__Raw data__
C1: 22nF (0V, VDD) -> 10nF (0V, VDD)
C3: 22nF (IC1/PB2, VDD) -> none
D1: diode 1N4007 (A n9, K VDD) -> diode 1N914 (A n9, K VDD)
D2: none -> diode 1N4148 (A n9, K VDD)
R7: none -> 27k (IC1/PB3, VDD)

...

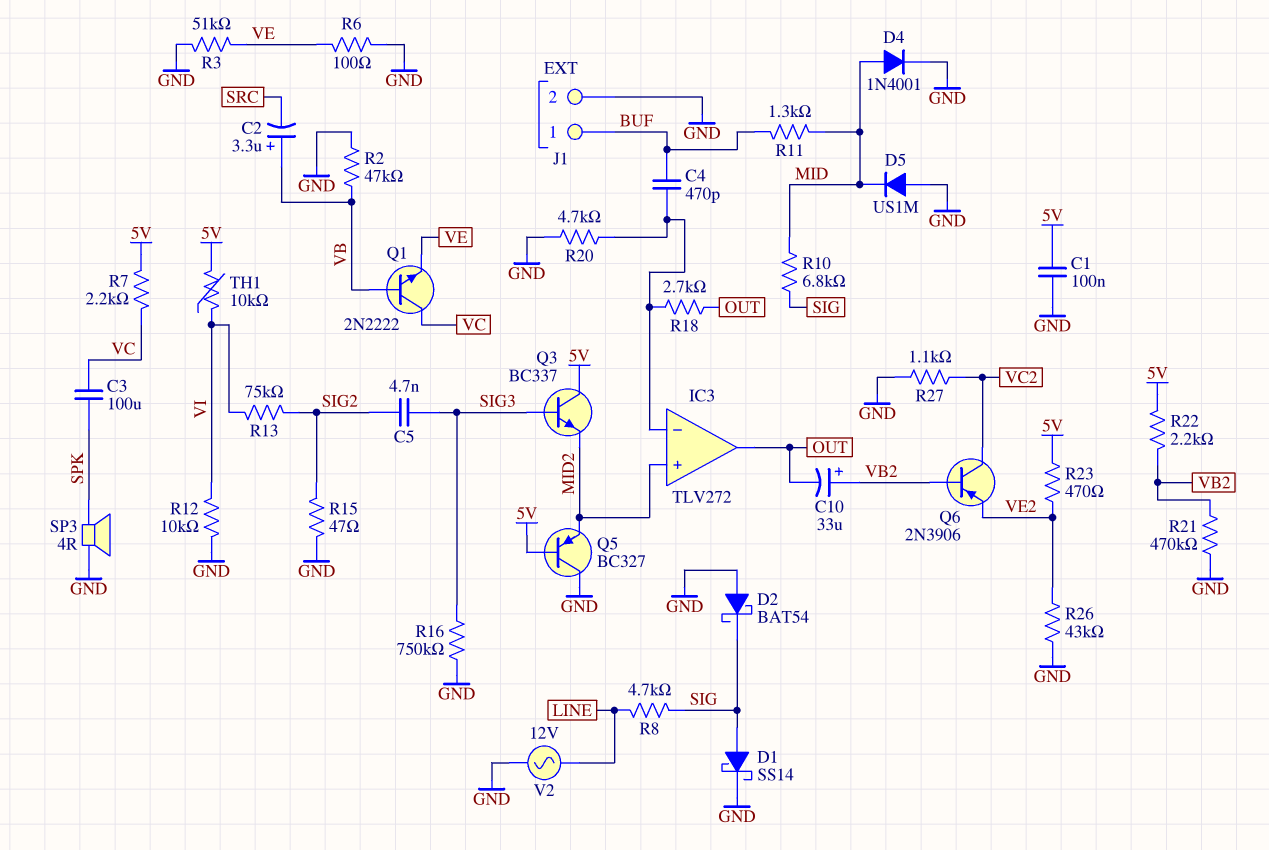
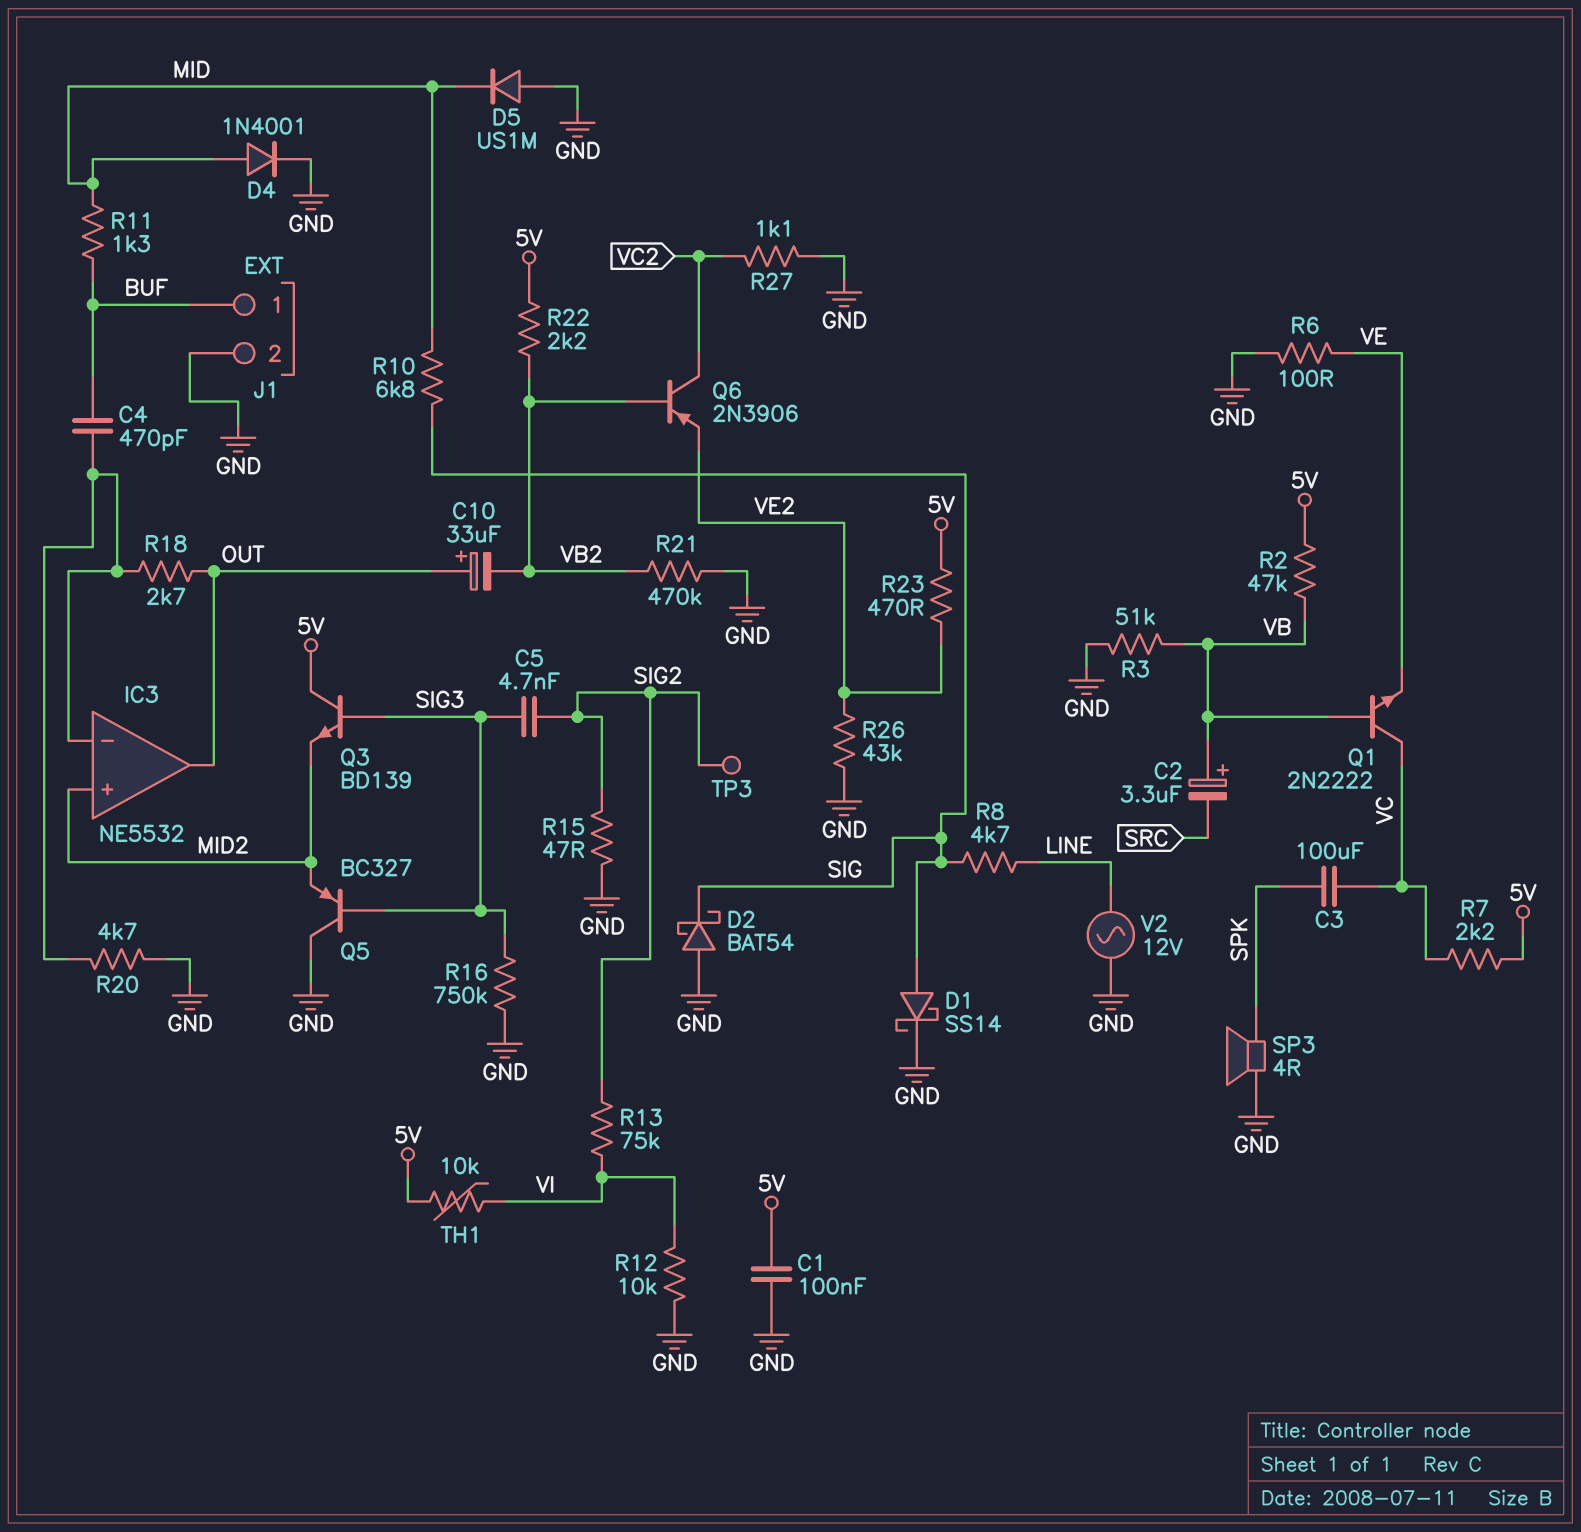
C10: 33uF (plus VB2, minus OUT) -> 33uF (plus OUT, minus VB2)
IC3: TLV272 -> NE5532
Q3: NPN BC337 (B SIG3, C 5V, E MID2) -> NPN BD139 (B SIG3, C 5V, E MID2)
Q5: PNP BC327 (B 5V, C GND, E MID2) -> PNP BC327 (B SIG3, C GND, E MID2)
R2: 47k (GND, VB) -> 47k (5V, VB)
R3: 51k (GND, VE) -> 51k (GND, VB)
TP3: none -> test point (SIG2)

==

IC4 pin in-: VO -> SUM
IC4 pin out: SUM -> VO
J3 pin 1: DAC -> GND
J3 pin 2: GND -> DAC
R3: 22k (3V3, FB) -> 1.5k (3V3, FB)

__Exercise goal__
Could you set down, exactly as written, the lines above between the one holding "Q3: NPN BC337" and the one holding "TP3: none -> test point (SIG2)", inclusive, and nothing more?

__Response to the exercise__
Q3: NPN BC337 (B SIG3, C 5V, E MID2) -> NPN BD139 (B SIG3, C 5V, E MID2)
Q5: PNP BC327 (B 5V, C GND, E MID2) -> PNP BC327 (B SIG3, C GND, E MID2)
R2: 47k (GND, VB) -> 47k (5V, VB)
R3: 51k (GND, VE) -> 51k (GND, VB)
TP3: none -> test point (SIG2)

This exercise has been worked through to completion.